■ EXERCISE BRIEF ■
The required output is the exact run of lines below that opens at the line with "figure.mp4: [1115,2003,1170,2075] ->" and closes at the line with "Now Playing: [388,68,618,285]".

Start of Block

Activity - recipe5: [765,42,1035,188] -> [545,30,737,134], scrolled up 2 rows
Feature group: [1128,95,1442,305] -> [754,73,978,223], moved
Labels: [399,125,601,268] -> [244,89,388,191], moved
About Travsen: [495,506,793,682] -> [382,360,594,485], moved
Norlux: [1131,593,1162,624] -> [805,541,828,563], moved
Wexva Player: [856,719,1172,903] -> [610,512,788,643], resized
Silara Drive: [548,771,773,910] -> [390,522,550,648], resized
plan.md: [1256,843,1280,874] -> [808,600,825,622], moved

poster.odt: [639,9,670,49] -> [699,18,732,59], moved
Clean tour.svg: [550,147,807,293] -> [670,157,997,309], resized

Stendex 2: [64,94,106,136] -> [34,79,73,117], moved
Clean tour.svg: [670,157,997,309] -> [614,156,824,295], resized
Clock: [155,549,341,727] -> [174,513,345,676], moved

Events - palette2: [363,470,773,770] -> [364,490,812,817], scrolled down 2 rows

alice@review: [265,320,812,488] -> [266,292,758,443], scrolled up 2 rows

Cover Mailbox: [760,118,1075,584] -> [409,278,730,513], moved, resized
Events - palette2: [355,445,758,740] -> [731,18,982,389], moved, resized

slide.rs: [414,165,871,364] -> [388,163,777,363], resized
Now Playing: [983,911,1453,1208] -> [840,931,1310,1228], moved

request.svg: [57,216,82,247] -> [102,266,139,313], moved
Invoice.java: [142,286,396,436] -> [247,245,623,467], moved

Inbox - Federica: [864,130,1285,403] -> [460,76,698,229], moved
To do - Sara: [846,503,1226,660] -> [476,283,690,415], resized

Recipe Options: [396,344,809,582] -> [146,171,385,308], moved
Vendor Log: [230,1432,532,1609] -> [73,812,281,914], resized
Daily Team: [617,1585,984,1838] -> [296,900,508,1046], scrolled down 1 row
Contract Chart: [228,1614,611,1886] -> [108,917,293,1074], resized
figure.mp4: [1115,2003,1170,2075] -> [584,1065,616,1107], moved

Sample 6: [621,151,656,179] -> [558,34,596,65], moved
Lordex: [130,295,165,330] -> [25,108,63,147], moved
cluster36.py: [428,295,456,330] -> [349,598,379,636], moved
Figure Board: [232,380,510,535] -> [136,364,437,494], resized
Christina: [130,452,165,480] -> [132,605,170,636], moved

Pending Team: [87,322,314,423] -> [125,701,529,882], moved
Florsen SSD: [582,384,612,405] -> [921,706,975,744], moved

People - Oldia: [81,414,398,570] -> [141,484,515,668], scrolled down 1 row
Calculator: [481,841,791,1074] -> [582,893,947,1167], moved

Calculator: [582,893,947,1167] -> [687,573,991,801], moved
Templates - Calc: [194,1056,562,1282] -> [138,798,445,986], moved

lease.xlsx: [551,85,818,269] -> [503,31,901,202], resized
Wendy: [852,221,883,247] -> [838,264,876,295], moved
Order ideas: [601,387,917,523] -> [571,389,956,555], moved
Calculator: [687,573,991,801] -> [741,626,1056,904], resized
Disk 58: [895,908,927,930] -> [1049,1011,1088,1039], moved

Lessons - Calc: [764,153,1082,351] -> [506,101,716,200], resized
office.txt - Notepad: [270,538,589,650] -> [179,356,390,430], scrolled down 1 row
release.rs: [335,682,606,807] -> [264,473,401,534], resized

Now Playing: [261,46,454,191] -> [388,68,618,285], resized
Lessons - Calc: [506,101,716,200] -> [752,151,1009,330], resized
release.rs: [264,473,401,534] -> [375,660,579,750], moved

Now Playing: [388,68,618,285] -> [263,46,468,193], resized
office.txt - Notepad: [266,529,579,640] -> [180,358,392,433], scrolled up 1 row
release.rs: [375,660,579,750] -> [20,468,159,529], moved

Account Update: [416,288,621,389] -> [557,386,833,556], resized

End of Block

■ ANSWER SECTION ■
figure.mp4: [1115,2003,1170,2075] -> [584,1065,616,1107], moved

Sample 6: [621,151,656,179] -> [558,34,596,65], moved
Lordex: [130,295,165,330] -> [25,108,63,147], moved
cluster36.py: [428,295,456,330] -> [349,598,379,636], moved
Figure Board: [232,380,510,535] -> [136,364,437,494], resized
Christina: [130,452,165,480] -> [132,605,170,636], moved

Pending Team: [87,322,314,423] -> [125,701,529,882], moved
Florsen SSD: [582,384,612,405] -> [921,706,975,744], moved

People - Oldia: [81,414,398,570] -> [141,484,515,668], scrolled down 1 row
Calculator: [481,841,791,1074] -> [582,893,947,1167], moved

Calculator: [582,893,947,1167] -> [687,573,991,801], moved
Templates - Calc: [194,1056,562,1282] -> [138,798,445,986], moved

lease.xlsx: [551,85,818,269] -> [503,31,901,202], resized
Wendy: [852,221,883,247] -> [838,264,876,295], moved
Order ideas: [601,387,917,523] -> [571,389,956,555], moved
Calculator: [687,573,991,801] -> [741,626,1056,904], resized
Disk 58: [895,908,927,930] -> [1049,1011,1088,1039], moved

Lessons - Calc: [764,153,1082,351] -> [506,101,716,200], resized
office.txt - Notepad: [270,538,589,650] -> [179,356,390,430], scrolled down 1 row
release.rs: [335,682,606,807] -> [264,473,401,534], resized

Now Playing: [261,46,454,191] -> [388,68,618,285], resized
Lessons - Calc: [506,101,716,200] -> [752,151,1009,330], resized
release.rs: [264,473,401,534] -> [375,660,579,750], moved

Now Playing: [388,68,618,285] -> [263,46,468,193], resized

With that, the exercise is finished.